TASK TO COMPLETE:
Write out all of the records below line for line, changing nothing.

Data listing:

######

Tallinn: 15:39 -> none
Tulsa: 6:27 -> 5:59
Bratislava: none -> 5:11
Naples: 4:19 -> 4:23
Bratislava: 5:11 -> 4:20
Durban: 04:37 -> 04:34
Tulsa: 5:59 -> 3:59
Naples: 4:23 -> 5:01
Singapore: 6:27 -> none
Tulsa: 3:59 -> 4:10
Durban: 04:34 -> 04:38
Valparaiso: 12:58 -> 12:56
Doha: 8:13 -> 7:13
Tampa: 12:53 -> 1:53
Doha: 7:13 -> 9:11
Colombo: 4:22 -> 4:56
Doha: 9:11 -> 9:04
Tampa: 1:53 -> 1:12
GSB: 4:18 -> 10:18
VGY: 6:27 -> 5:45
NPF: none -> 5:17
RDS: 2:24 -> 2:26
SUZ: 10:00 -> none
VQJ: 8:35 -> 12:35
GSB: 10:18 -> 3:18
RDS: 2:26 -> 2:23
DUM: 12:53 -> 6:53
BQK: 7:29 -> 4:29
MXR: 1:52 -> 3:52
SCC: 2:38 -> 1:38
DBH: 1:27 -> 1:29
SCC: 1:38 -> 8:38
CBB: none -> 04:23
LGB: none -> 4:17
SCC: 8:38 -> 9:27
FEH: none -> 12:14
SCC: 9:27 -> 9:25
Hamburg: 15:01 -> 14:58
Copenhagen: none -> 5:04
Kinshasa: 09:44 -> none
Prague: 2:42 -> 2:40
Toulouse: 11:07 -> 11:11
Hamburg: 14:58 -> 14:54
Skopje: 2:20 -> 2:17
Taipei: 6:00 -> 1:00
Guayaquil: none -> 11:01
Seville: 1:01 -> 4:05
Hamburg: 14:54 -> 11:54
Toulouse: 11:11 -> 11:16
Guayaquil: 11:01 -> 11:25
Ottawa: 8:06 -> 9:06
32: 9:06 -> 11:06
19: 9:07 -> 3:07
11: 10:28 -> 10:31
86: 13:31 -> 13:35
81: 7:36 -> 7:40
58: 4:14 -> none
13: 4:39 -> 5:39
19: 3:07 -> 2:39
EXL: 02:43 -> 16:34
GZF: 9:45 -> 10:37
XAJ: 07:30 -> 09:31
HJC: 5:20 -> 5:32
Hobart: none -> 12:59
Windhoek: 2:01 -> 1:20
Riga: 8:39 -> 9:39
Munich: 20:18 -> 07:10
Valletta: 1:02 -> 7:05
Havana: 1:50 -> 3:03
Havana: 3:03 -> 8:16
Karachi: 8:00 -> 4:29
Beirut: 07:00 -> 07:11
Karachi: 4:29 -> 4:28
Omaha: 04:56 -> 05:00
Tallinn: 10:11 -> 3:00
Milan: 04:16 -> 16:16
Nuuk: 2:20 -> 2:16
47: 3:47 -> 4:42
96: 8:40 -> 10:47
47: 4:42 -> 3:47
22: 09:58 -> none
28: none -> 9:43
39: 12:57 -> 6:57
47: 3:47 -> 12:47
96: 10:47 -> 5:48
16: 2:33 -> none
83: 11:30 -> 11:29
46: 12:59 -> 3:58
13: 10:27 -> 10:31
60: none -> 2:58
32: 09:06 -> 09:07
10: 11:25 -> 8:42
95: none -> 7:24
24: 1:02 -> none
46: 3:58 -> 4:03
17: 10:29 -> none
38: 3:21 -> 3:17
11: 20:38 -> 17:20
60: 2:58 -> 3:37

######

REPLY:
Tallinn: 15:39 -> none
Tulsa: 6:27 -> 5:59
Bratislava: none -> 5:11
Naples: 4:19 -> 4:23
Bratislava: 5:11 -> 4:20
Durban: 04:37 -> 04:34
Tulsa: 5:59 -> 3:59
Naples: 4:23 -> 5:01
Singapore: 6:27 -> none
Tulsa: 3:59 -> 4:10
Durban: 04:34 -> 04:38
Valparaiso: 12:58 -> 12:56
Doha: 8:13 -> 7:13
Tampa: 12:53 -> 1:53
Doha: 7:13 -> 9:11
Colombo: 4:22 -> 4:56
Doha: 9:11 -> 9:04
Tampa: 1:53 -> 1:12
GSB: 4:18 -> 10:18
VGY: 6:27 -> 5:45
NPF: none -> 5:17
RDS: 2:24 -> 2:26
SUZ: 10:00 -> none
VQJ: 8:35 -> 12:35
GSB: 10:18 -> 3:18
RDS: 2:26 -> 2:23
DUM: 12:53 -> 6:53
BQK: 7:29 -> 4:29
MXR: 1:52 -> 3:52
SCC: 2:38 -> 1:38
DBH: 1:27 -> 1:29
SCC: 1:38 -> 8:38
CBB: none -> 04:23
LGB: none -> 4:17
SCC: 8:38 -> 9:27
FEH: none -> 12:14
SCC: 9:27 -> 9:25
Hamburg: 15:01 -> 14:58
Copenhagen: none -> 5:04
Kinshasa: 09:44 -> none
Prague: 2:42 -> 2:40
Toulouse: 11:07 -> 11:11
Hamburg: 14:58 -> 14:54
Skopje: 2:20 -> 2:17
Taipei: 6:00 -> 1:00
Guayaquil: none -> 11:01
Seville: 1:01 -> 4:05
Hamburg: 14:54 -> 11:54
Toulouse: 11:11 -> 11:16
Guayaquil: 11:01 -> 11:25
Ottawa: 8:06 -> 9:06
32: 9:06 -> 11:06
19: 9:07 -> 3:07
11: 10:28 -> 10:31
86: 13:31 -> 13:35
81: 7:36 -> 7:40
58: 4:14 -> none
13: 4:39 -> 5:39
19: 3:07 -> 2:39
EXL: 02:43 -> 16:34
GZF: 9:45 -> 10:37
XAJ: 07:30 -> 09:31
HJC: 5:20 -> 5:32
Hobart: none -> 12:59
Windhoek: 2:01 -> 1:20
Riga: 8:39 -> 9:39
Munich: 20:18 -> 07:10
Valletta: 1:02 -> 7:05
Havana: 1:50 -> 3:03
Havana: 3:03 -> 8:16
Karachi: 8:00 -> 4:29
Beirut: 07:00 -> 07:11
Karachi: 4:29 -> 4:28
Omaha: 04:56 -> 05:00
Tallinn: 10:11 -> 3:00
Milan: 04:16 -> 16:16
Nuuk: 2:20 -> 2:16
47: 3:47 -> 4:42
96: 8:40 -> 10:47
47: 4:42 -> 3:47
22: 09:58 -> none
28: none -> 9:43
39: 12:57 -> 6:57
47: 3:47 -> 12:47
96: 10:47 -> 5:48
16: 2:33 -> none
83: 11:30 -> 11:29
46: 12:59 -> 3:58
13: 10:27 -> 10:31
60: none -> 2:58
32: 09:06 -> 09:07
10: 11:25 -> 8:42
95: none -> 7:24
24: 1:02 -> none
46: 3:58 -> 4:03
17: 10:29 -> none
38: 3:21 -> 3:17
11: 20:38 -> 17:20
60: 2:58 -> 3:37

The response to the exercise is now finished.